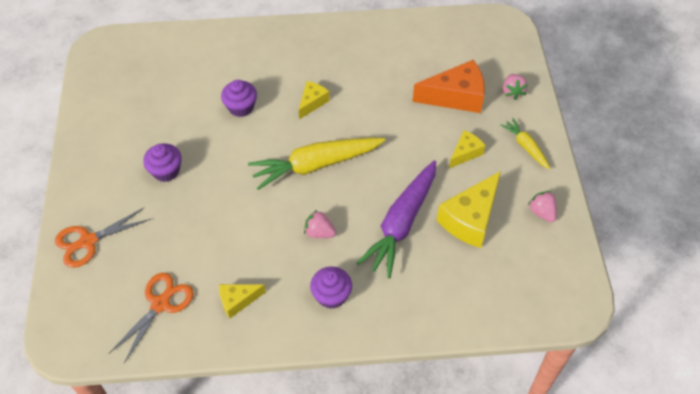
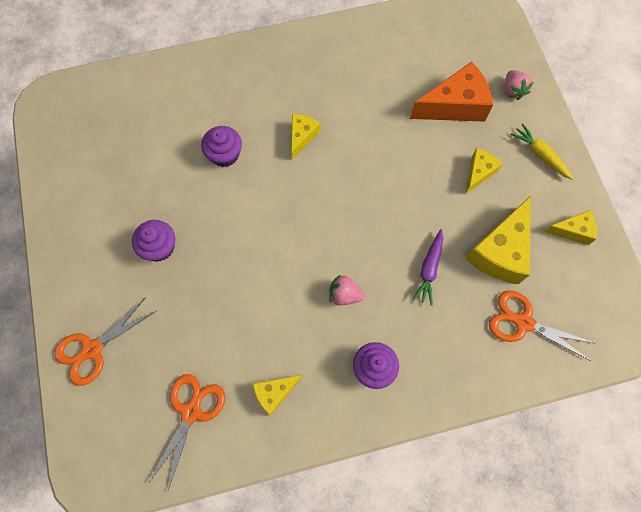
camera: 10 degrees left, 15 degrees up
(315, 165) = (322, 214): yellow carrot -> none
(401, 224) = (429, 269): purple carrot -> purple carrot, size x0.51
(478, 280) = (523, 322): none -> orange scissors
(542, 212) = (572, 231): pink strawberry -> yellow cheese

> **EXERCISE PROMPT**:
Leaving the images out, retype all the material above exactly.

> **RESULT OF THIS TASK**:
camera: 10 degrees left, 15 degrees up
(315, 165) = (322, 214): yellow carrot -> none
(401, 224) = (429, 269): purple carrot -> purple carrot, size x0.51
(478, 280) = (523, 322): none -> orange scissors
(542, 212) = (572, 231): pink strawberry -> yellow cheese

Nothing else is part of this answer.